• **TASK**:
Copy every entry word for word, but skip the pictures.

• **PROVIDED MATERIAL**:
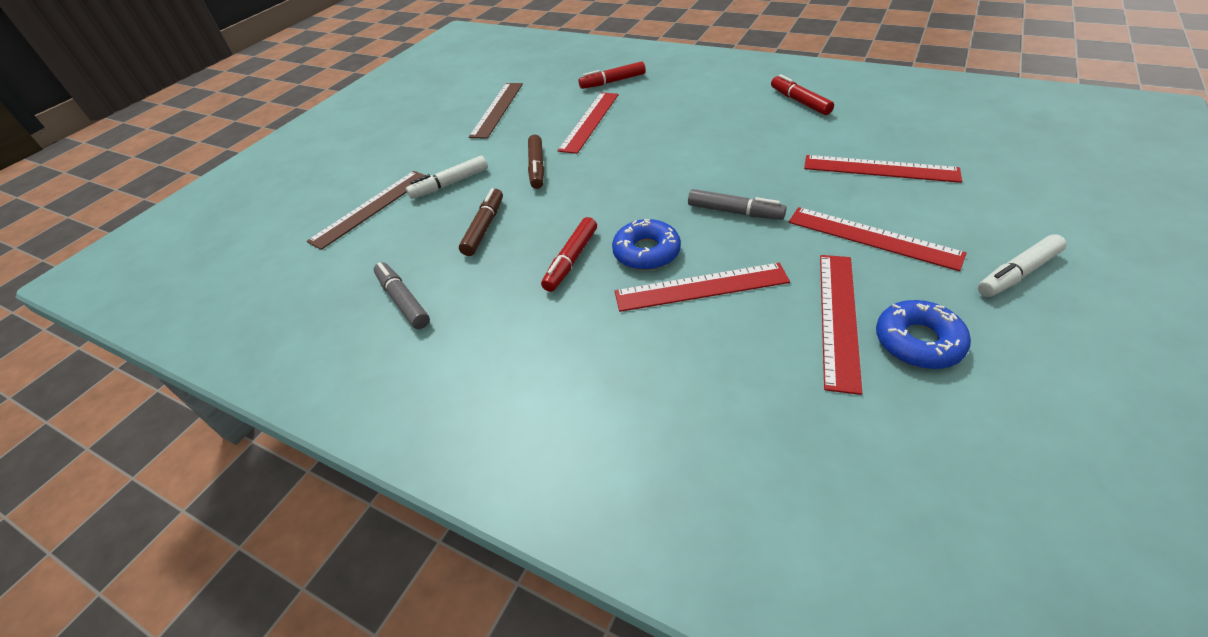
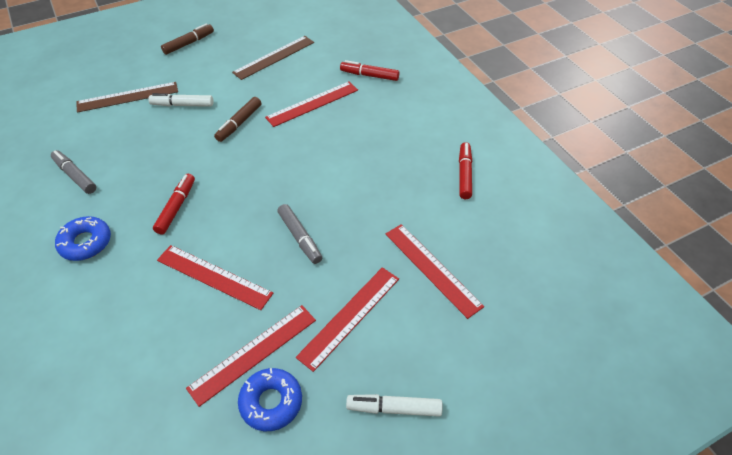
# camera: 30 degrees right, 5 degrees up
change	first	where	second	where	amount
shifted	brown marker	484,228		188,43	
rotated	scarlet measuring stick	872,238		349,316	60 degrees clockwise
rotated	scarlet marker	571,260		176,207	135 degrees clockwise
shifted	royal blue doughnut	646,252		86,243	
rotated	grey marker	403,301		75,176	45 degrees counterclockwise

• **REPLY TO THE EXERCISE**:
# camera: 30 degrees right, 5 degrees up
change	first	where	second	where	amount
shifted	brown marker	484,228		188,43	
rotated	scarlet measuring stick	872,238		349,316	60 degrees clockwise
rotated	scarlet marker	571,260		176,207	135 degrees clockwise
shifted	royal blue doughnut	646,252		86,243	
rotated	grey marker	403,301		75,176	45 degrees counterclockwise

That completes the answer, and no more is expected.